(Supplied records begins)

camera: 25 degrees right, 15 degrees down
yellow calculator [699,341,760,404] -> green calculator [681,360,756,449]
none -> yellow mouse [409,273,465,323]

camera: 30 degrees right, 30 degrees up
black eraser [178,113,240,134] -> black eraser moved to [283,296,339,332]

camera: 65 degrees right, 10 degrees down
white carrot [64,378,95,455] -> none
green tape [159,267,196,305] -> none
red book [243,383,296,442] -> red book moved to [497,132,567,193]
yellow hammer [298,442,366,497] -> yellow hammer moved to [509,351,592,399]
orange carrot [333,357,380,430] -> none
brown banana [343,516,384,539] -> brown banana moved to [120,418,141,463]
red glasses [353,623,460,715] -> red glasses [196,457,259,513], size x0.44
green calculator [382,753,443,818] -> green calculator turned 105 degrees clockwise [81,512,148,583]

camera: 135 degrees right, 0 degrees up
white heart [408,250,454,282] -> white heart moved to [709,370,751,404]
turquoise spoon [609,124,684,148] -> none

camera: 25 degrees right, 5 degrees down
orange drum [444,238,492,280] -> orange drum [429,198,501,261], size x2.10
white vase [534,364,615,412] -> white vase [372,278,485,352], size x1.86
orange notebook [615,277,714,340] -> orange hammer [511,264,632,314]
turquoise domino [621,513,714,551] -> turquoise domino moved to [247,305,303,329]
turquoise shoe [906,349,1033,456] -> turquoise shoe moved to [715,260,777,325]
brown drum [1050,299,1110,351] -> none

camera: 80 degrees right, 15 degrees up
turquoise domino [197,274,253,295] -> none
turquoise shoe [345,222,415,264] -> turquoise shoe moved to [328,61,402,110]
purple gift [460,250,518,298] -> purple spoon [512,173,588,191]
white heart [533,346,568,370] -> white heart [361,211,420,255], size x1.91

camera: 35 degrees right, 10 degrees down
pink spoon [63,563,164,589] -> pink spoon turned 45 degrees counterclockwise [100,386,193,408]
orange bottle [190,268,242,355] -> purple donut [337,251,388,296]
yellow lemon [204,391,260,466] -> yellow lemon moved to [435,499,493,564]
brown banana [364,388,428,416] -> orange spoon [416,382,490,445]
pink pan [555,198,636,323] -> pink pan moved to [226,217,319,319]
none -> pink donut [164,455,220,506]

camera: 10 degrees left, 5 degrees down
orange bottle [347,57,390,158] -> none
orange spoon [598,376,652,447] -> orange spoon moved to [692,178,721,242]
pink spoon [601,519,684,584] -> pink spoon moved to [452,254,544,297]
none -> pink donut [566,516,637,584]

(Supplied records ends)

_Task details_:
Out of the data above, transcribe exactly and only the lines starting with the line that has "white heart [533,346,568,370]" and going on through the line that has "orange bottle [190,268,242,355]", both included.

_Task result_:
white heart [533,346,568,370] -> white heart [361,211,420,255], size x1.91

camera: 35 degrees right, 10 degrees down
pink spoon [63,563,164,589] -> pink spoon turned 45 degrees counterclockwise [100,386,193,408]
orange bottle [190,268,242,355] -> purple donut [337,251,388,296]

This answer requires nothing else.